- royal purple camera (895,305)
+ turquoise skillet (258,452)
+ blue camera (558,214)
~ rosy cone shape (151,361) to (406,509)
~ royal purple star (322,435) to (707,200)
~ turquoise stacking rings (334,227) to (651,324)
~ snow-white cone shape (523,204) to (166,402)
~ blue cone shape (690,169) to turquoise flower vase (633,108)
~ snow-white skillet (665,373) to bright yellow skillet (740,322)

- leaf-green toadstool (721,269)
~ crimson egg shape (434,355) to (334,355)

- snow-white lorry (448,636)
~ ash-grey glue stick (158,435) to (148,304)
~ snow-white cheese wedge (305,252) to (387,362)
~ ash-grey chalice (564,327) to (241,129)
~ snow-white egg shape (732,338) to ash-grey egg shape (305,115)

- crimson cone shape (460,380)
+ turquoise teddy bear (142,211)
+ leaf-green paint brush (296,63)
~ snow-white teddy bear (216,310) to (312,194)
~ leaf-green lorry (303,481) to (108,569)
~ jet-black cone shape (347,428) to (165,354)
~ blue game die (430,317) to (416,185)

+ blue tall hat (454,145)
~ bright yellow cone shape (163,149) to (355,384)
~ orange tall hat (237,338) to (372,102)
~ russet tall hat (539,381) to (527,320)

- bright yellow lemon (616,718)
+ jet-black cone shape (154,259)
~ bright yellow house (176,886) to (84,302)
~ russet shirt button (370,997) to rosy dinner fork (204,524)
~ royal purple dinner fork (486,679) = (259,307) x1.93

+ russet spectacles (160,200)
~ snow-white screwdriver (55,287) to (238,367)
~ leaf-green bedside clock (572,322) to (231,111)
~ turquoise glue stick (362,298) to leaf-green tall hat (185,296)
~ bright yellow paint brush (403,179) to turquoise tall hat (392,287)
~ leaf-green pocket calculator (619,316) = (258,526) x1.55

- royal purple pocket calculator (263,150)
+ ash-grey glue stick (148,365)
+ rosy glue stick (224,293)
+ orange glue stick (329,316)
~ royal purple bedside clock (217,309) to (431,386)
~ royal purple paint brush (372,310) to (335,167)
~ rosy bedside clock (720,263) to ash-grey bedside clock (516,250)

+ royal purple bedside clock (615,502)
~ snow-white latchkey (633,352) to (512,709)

* Problem statement *
Looking at the data above, write out exactly the lines that start at the one containing "(523,204) to (166,402)" and end at the one containing "flower vase (633,108)"; include both and nothing beyond.

* Written answer *
~ snow-white cone shape (523,204) to (166,402)
~ blue cone shape (690,169) to turquoise flower vase (633,108)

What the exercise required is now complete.